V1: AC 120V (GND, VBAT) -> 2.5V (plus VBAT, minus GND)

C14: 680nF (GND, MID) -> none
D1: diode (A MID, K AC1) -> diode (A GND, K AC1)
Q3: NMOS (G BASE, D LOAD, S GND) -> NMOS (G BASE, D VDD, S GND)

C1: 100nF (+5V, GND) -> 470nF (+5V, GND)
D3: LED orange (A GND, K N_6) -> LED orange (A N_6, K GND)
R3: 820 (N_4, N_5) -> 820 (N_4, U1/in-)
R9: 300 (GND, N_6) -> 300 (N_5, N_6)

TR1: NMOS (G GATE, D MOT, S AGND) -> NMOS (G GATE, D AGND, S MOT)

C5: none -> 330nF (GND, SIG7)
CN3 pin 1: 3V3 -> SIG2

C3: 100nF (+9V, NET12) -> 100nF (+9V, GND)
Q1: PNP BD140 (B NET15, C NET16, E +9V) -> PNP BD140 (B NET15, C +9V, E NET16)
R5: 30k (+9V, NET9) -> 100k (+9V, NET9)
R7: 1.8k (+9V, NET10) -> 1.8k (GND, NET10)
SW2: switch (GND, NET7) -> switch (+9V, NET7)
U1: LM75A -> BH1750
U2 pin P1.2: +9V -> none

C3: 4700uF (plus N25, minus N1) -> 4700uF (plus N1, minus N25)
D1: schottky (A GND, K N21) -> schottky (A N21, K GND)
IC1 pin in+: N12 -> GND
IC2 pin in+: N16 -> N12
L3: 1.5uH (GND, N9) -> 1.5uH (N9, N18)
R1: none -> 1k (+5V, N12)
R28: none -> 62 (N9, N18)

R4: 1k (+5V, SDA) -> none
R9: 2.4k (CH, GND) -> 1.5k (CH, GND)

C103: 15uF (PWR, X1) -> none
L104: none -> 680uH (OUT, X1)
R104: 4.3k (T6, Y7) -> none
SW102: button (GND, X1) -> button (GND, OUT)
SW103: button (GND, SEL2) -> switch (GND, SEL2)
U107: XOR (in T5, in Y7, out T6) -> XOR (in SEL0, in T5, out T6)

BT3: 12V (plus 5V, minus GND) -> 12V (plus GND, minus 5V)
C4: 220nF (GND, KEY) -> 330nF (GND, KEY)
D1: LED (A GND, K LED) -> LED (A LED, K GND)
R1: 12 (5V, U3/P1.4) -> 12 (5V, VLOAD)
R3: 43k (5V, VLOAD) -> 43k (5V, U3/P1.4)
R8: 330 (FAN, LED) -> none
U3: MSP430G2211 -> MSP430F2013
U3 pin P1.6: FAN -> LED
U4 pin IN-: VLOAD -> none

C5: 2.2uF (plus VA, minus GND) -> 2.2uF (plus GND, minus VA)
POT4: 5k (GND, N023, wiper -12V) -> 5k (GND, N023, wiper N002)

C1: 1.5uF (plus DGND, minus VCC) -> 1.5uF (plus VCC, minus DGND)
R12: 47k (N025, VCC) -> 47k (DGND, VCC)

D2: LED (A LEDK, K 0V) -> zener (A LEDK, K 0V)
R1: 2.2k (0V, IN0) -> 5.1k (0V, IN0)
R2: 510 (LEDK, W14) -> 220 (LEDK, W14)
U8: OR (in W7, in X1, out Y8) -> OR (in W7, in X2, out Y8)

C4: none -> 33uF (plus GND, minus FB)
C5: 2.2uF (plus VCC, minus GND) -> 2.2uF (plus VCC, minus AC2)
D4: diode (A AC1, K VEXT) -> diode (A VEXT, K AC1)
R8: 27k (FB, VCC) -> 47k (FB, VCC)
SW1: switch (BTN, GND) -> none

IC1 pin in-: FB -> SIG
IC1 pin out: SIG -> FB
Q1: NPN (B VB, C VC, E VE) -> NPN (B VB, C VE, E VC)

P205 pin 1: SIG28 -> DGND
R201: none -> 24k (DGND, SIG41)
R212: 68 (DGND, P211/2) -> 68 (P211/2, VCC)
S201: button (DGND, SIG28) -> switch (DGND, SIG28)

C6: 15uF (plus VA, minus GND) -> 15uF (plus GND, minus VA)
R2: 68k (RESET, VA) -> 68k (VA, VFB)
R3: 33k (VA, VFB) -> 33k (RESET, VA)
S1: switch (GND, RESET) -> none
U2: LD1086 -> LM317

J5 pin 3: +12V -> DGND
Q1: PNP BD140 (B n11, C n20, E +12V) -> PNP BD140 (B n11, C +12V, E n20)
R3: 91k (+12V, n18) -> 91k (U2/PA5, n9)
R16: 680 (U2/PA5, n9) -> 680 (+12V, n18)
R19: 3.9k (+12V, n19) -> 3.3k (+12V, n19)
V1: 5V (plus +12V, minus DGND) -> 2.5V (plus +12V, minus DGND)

> _What you are asked to do_: Whenever the word "LEDK" occurs in a line above, copy that line.

> _Expected answer_:
D2: LED (A LEDK, K 0V) -> zener (A LEDK, K 0V)
R2: 510 (LEDK, W14) -> 220 (LEDK, W14)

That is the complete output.